____ DATA FOR THIS EXERCISE

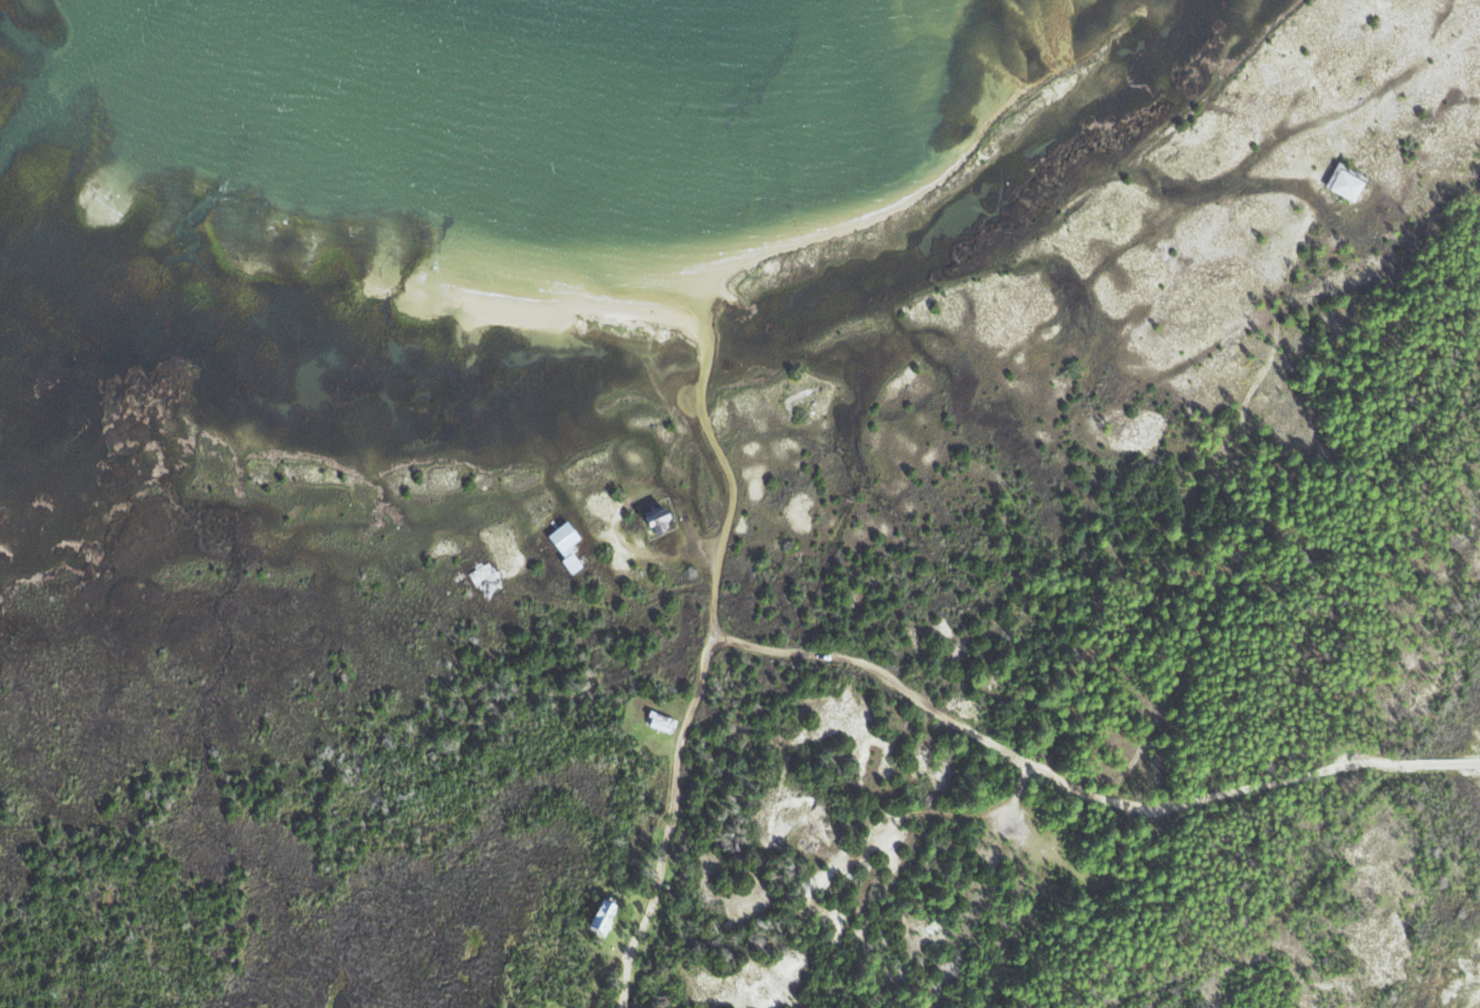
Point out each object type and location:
building: (1345, 181)
road: (706, 424)
road: (1183, 502)
building: (656, 519)
road: (613, 522)
building: (563, 537)
building: (571, 562)
building: (482, 573)
road: (615, 574)
road: (622, 601)
building: (661, 720)
road: (1447, 763)
road: (1050, 773)
road: (675, 782)
road: (921, 812)
building: (602, 915)
road: (1278, 916)

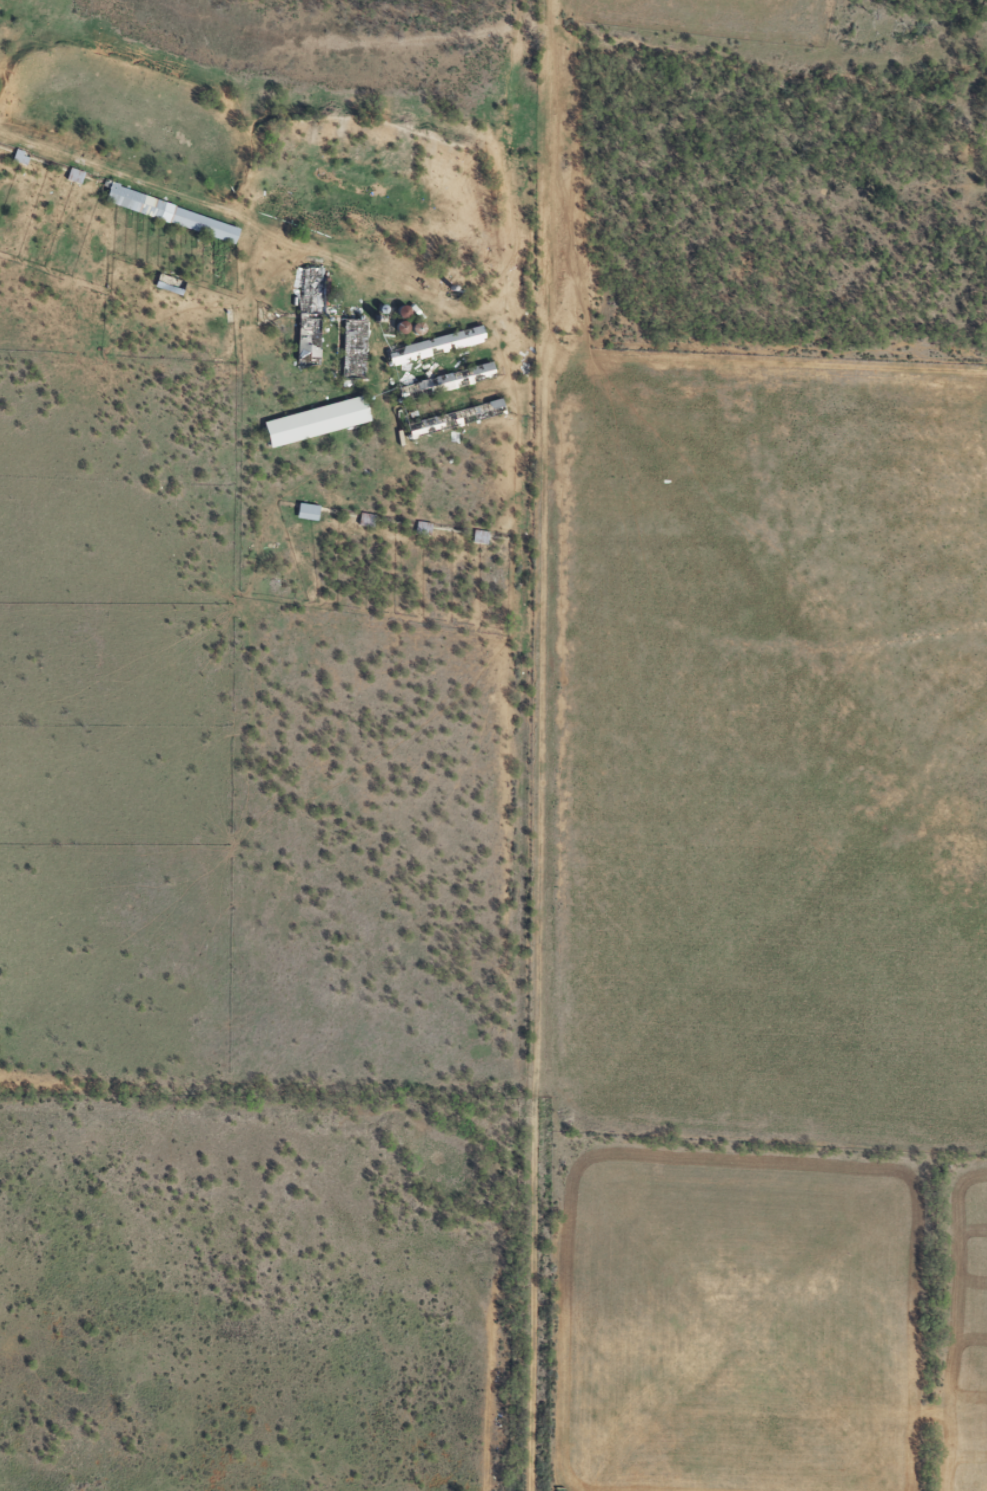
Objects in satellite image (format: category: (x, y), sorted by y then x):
building: (22, 156)
building: (77, 174)
road: (182, 197)
building: (174, 214)
building: (310, 316)
building: (438, 344)
building: (355, 348)
building: (448, 381)
building: (456, 418)
building: (318, 420)
building: (308, 511)
building: (481, 535)
road: (529, 745)

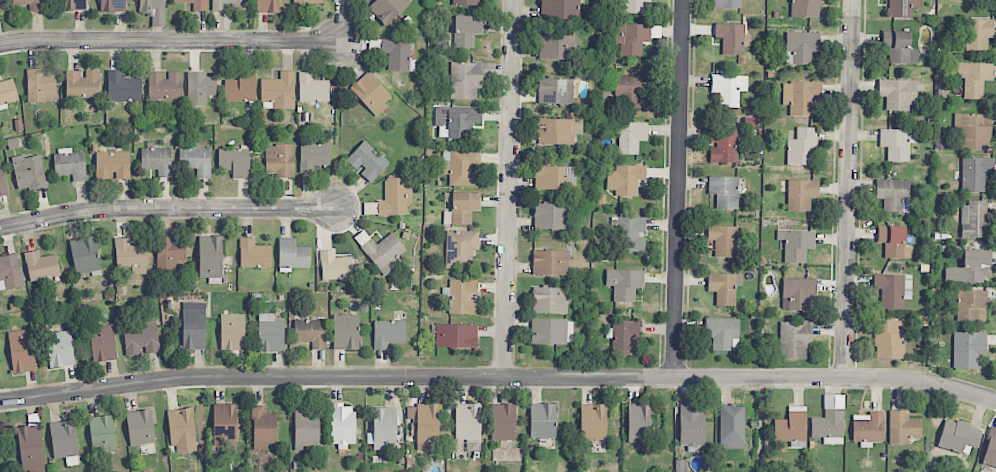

________

▶ [WHAT NEEDS TO BE DONE] Pictures are to be left out; please print the rest of the records above word for word.

▶ [EXPECTED ANSWER]
Point out each object type and location:
building: (1345, 181)
road: (706, 424)
road: (1183, 502)
building: (656, 519)
road: (613, 522)
building: (563, 537)
building: (571, 562)
building: (482, 573)
road: (615, 574)
road: (622, 601)
building: (661, 720)
road: (1447, 763)
road: (1050, 773)
road: (675, 782)
road: (921, 812)
building: (602, 915)
road: (1278, 916)

Objects in satellite image (format: category: (x, y), sorted by y then x):
building: (22, 156)
building: (77, 174)
road: (182, 197)
building: (174, 214)
building: (310, 316)
building: (438, 344)
building: (355, 348)
building: (448, 381)
building: (456, 418)
building: (318, 420)
building: (308, 511)
building: (481, 535)
road: (529, 745)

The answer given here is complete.